Scene difference descriptions
────────────────────────────────────────
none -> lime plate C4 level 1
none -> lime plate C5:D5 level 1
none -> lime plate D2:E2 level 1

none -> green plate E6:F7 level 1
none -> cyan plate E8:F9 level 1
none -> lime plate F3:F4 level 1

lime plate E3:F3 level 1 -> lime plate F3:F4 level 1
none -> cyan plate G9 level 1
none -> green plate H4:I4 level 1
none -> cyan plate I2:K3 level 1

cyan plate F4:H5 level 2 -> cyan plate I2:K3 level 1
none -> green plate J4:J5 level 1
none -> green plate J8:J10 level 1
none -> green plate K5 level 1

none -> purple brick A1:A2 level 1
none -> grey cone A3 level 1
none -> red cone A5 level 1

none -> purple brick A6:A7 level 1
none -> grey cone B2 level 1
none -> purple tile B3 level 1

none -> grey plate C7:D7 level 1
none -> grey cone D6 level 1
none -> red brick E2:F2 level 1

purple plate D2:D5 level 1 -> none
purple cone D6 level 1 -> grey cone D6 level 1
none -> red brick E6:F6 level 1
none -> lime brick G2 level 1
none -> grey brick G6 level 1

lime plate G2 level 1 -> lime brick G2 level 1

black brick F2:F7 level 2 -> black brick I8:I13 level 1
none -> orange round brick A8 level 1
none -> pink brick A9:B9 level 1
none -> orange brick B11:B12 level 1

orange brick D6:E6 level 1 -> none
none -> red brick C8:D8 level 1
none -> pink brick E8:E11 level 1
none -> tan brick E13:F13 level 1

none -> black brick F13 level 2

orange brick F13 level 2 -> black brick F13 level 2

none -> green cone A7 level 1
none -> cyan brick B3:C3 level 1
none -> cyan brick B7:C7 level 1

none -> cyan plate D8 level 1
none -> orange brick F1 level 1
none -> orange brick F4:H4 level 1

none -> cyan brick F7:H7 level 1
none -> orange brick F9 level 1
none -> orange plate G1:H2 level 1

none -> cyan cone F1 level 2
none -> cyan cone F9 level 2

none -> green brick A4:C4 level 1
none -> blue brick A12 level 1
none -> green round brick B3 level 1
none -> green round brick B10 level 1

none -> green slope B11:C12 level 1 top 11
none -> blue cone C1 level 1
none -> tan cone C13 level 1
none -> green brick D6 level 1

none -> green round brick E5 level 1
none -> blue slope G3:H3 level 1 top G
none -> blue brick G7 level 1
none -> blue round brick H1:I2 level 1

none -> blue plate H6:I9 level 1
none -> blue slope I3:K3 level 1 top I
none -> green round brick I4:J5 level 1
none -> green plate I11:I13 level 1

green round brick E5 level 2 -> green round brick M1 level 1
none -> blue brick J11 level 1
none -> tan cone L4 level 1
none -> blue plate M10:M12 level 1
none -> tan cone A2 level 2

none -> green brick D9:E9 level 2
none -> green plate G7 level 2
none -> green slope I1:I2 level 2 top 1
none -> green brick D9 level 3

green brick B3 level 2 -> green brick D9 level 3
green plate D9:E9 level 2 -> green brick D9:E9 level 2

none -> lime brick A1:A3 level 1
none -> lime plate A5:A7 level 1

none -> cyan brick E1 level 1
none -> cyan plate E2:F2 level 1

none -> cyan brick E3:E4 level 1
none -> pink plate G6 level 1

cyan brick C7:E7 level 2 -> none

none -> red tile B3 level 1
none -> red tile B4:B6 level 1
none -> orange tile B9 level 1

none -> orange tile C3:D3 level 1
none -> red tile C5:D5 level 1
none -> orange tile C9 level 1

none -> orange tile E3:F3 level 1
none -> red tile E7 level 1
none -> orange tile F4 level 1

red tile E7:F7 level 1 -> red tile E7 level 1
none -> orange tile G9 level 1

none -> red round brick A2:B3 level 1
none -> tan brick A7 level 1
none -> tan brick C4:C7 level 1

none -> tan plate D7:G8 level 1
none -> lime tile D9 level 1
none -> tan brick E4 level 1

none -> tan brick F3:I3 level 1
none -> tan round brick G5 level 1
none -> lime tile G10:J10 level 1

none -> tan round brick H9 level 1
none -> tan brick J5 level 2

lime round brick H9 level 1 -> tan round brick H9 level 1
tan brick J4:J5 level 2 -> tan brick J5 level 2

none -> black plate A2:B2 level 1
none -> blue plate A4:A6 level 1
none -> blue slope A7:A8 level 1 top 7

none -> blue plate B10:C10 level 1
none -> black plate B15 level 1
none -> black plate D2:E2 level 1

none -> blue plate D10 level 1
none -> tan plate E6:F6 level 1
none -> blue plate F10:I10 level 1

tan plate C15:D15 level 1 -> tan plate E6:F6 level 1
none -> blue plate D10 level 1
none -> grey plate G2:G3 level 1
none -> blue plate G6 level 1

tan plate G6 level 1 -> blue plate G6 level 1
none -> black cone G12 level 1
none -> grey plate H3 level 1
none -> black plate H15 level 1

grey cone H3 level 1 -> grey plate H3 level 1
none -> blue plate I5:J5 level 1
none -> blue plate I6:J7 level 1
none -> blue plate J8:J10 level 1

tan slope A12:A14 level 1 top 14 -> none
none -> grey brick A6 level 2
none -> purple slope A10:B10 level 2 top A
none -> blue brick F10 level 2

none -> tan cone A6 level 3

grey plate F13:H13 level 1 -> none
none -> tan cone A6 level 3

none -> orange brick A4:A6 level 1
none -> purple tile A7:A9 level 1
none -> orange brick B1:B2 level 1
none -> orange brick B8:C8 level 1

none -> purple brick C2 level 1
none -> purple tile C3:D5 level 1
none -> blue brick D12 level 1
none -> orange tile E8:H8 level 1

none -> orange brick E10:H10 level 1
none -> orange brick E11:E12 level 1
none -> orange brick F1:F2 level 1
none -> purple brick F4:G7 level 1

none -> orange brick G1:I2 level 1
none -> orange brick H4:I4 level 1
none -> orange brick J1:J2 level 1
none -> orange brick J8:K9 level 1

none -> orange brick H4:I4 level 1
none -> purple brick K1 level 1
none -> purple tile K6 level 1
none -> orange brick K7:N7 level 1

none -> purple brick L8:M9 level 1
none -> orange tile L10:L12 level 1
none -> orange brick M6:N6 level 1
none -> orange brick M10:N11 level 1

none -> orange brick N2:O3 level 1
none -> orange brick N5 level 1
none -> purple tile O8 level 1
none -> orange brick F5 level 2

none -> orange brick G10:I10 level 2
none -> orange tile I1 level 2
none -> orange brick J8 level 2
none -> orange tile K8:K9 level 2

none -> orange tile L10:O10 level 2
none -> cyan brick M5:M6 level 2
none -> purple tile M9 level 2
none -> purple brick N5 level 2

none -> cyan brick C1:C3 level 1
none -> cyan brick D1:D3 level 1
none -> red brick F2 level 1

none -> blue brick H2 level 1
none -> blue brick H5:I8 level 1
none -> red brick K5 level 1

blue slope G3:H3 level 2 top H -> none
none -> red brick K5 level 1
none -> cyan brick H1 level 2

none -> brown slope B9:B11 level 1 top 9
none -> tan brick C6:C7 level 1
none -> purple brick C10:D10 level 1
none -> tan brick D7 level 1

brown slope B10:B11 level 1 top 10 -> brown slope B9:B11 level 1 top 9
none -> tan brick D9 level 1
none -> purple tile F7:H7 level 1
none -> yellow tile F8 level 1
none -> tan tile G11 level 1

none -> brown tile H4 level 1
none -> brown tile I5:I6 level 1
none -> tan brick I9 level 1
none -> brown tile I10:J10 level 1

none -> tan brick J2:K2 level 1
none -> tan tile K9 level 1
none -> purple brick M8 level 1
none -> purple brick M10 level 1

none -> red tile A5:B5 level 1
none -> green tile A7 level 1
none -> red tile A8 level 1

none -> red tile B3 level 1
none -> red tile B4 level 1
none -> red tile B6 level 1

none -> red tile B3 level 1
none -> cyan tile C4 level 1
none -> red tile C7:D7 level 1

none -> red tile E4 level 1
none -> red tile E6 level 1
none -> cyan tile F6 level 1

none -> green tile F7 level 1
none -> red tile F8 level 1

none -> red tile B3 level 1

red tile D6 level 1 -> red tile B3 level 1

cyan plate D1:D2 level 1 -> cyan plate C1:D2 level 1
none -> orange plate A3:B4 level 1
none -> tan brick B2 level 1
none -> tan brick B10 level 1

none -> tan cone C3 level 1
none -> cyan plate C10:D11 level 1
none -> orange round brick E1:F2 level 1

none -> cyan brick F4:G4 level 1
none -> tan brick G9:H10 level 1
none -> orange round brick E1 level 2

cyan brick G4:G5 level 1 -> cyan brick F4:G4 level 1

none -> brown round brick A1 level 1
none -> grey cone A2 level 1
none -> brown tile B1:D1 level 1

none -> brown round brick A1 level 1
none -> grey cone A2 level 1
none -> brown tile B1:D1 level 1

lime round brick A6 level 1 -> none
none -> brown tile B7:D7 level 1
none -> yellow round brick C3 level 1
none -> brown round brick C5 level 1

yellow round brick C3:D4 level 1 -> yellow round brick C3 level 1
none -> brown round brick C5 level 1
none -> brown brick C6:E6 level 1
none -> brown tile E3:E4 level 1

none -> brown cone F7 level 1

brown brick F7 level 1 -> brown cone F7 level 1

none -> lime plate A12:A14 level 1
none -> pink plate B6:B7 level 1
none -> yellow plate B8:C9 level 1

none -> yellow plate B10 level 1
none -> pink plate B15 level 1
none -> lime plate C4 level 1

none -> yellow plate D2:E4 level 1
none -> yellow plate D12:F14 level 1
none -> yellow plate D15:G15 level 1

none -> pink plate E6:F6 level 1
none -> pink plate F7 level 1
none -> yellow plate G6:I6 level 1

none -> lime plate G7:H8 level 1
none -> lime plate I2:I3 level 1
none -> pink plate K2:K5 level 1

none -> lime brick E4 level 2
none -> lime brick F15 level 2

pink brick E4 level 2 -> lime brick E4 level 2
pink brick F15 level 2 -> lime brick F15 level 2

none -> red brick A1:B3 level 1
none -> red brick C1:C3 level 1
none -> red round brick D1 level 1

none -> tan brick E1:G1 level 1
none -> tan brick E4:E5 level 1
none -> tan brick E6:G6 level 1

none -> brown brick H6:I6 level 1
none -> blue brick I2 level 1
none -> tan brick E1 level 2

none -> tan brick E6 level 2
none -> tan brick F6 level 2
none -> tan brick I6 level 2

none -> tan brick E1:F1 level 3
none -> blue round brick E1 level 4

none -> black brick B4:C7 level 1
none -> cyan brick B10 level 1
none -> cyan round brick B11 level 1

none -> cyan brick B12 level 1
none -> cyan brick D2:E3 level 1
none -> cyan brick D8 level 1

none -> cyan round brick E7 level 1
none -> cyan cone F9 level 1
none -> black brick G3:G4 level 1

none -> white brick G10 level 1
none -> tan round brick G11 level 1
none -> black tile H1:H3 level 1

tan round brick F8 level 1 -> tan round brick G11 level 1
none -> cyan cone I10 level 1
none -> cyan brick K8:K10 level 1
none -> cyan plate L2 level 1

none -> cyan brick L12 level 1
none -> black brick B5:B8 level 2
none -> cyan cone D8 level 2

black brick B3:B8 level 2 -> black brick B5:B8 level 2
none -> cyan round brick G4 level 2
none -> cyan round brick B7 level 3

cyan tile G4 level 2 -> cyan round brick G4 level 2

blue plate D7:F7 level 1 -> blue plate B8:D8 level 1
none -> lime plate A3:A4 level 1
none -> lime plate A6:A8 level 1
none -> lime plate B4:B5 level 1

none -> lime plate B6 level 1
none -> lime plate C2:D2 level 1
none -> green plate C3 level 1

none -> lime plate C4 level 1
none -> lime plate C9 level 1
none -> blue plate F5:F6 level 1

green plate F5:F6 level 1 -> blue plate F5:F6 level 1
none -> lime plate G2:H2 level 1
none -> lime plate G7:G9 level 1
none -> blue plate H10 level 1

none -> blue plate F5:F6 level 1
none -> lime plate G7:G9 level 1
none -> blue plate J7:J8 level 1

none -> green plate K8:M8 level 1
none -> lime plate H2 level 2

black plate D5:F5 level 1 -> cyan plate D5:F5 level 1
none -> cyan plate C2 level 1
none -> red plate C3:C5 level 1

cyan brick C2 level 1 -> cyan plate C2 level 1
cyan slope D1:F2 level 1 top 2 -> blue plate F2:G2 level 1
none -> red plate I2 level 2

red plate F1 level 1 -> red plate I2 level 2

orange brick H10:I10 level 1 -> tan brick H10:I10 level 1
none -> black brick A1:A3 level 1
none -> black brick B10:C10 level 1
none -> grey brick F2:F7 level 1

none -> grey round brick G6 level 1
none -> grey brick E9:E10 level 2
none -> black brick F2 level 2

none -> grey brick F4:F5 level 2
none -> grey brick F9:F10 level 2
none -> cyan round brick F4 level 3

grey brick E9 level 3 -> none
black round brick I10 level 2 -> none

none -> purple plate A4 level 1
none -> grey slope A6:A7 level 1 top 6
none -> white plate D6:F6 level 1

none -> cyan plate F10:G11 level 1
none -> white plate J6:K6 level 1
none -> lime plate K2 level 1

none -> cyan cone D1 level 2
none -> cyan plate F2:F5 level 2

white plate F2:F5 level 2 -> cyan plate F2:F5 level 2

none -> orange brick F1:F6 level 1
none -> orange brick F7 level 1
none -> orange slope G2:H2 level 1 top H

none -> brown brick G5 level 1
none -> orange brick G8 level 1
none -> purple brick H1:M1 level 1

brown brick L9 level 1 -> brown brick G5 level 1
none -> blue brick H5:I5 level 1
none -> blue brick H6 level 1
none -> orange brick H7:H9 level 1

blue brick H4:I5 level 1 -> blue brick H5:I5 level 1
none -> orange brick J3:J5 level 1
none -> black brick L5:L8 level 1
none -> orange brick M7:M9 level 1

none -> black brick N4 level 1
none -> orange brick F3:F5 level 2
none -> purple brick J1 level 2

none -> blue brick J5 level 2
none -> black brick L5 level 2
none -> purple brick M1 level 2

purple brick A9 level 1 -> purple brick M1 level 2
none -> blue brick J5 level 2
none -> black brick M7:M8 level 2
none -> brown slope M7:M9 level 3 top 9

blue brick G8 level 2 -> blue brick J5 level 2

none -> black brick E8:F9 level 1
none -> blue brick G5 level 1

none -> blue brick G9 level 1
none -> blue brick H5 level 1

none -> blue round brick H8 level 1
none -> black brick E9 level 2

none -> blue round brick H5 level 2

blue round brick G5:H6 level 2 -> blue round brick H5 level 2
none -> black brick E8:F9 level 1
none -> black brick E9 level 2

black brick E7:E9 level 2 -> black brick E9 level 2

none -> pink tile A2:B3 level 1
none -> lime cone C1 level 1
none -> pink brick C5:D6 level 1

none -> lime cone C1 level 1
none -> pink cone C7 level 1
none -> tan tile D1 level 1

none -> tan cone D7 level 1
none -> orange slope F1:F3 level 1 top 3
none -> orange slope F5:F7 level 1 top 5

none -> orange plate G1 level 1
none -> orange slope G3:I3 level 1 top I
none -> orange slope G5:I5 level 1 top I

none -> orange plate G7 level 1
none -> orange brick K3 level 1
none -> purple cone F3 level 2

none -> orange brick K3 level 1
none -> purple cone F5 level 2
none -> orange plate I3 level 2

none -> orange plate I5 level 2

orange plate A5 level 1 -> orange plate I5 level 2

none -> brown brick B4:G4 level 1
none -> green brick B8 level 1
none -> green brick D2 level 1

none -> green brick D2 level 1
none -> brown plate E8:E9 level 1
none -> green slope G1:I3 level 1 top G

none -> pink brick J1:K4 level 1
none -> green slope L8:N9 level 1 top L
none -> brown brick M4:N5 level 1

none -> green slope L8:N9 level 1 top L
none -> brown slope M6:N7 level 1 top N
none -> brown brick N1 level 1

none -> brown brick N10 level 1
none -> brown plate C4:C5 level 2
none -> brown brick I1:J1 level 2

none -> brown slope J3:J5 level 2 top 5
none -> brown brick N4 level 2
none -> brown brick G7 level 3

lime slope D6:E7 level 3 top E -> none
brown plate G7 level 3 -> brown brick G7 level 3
────────────────────────────────────────
EXERCISE. Within the data above, pick out all lines holding the word "white".

RESULT.
none -> white brick G10 level 1
none -> white plate D6:F6 level 1
none -> white plate J6:K6 level 1
white plate F2:F5 level 2 -> cyan plate F2:F5 level 2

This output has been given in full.